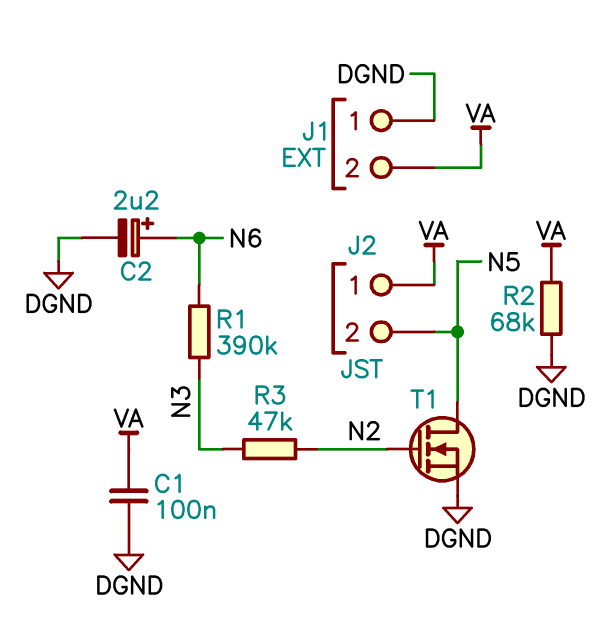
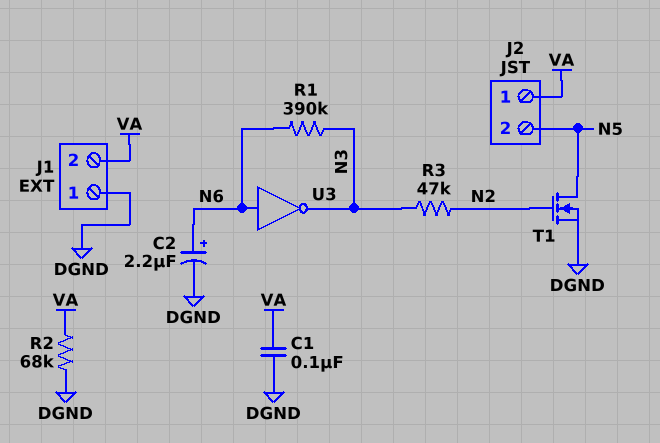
U3: none -> NOT (in N6, out N3)

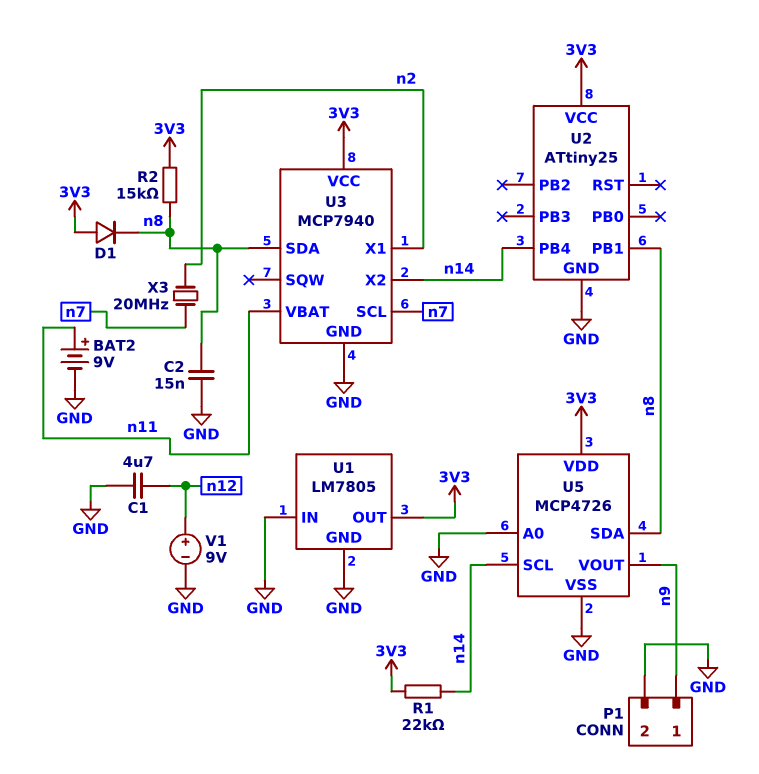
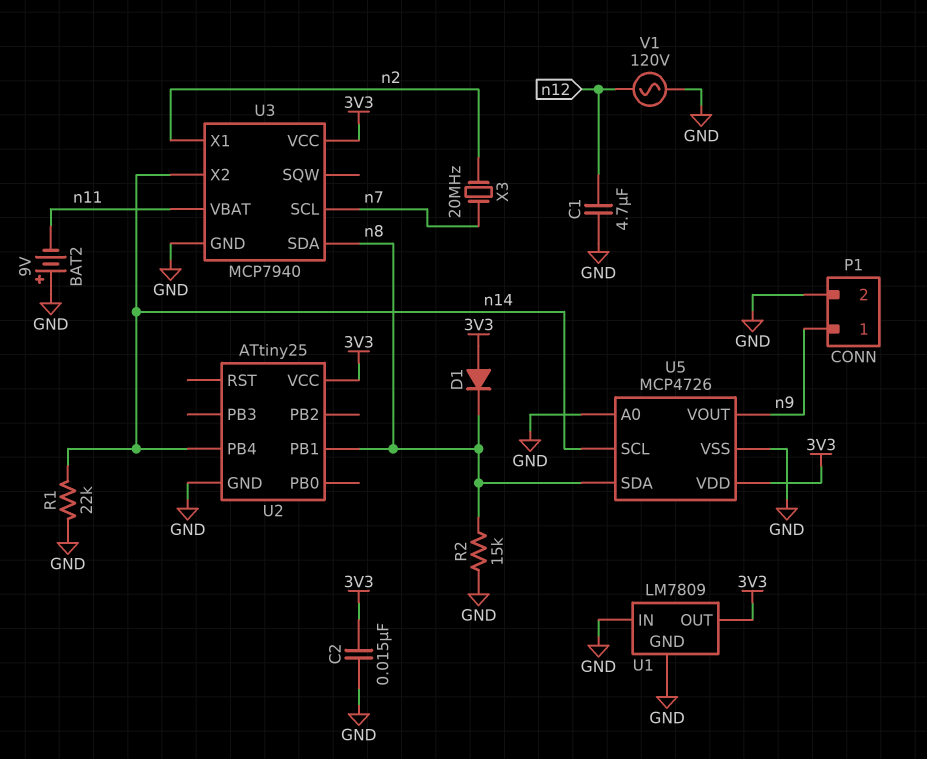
BAT2: 9V (plus n11, minus GND) -> 9V (plus GND, minus n11)
C2: 15nF (GND, n8) -> 15nF (3V3, GND)
R1: 22k (3V3, n14) -> 22k (GND, n14)
R2: 15k (3V3, n8) -> 15k (GND, n8)
U1: LM7805 -> LM7809
V1: 9V (plus n12, minus GND) -> AC 120V (GND, n12)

::::

= What you have to do =
Please filter the entries above down to the lines holding "plus" and copy them.

= Result =
BAT2: 9V (plus n11, minus GND) -> 9V (plus GND, minus n11)
V1: 9V (plus n12, minus GND) -> AC 120V (GND, n12)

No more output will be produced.